What to work on
Word for word, output the data, with none of its pictures.

Dataset section

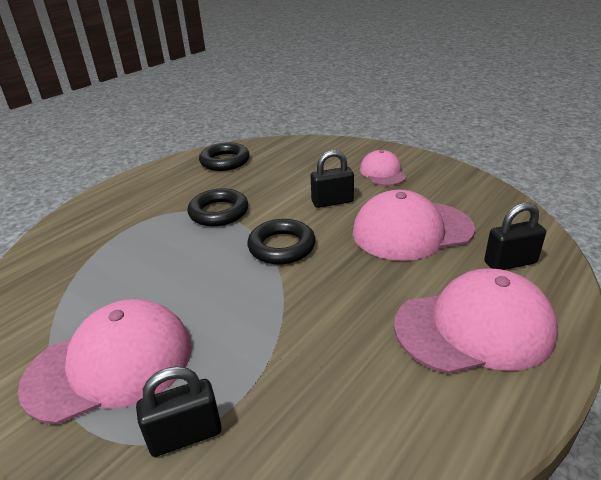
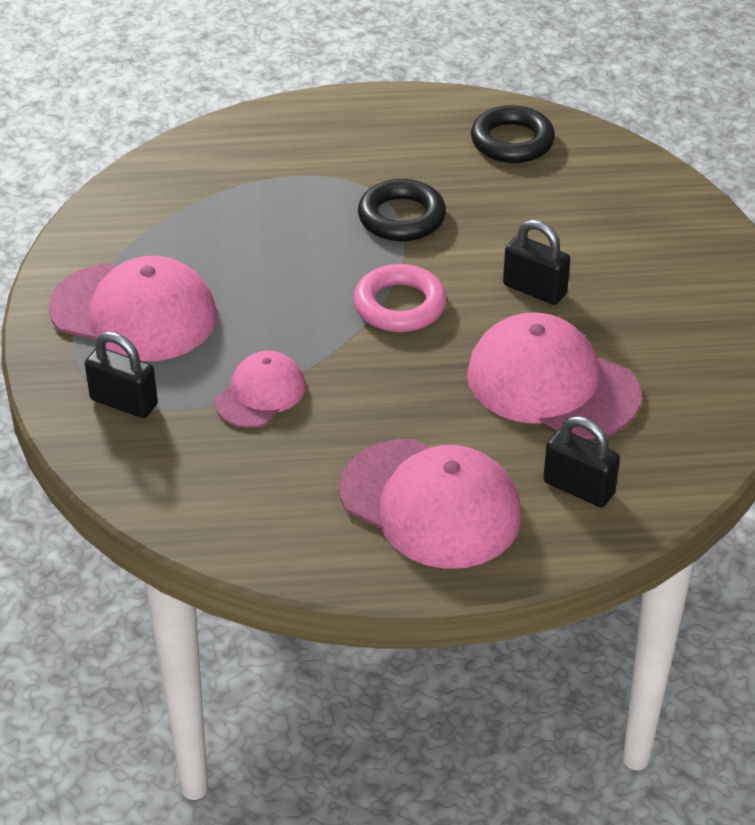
camera: 45 degrees right, 10 degrees up
(282, 247) = (400, 305): black ring -> pink ring
(382, 172) = (663, 292): pink cap -> pink cap (260, 394)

Solution for this task
camera: 45 degrees right, 10 degrees up
(282, 247) = (400, 305): black ring -> pink ring
(382, 172) = (663, 292): pink cap -> pink cap (260, 394)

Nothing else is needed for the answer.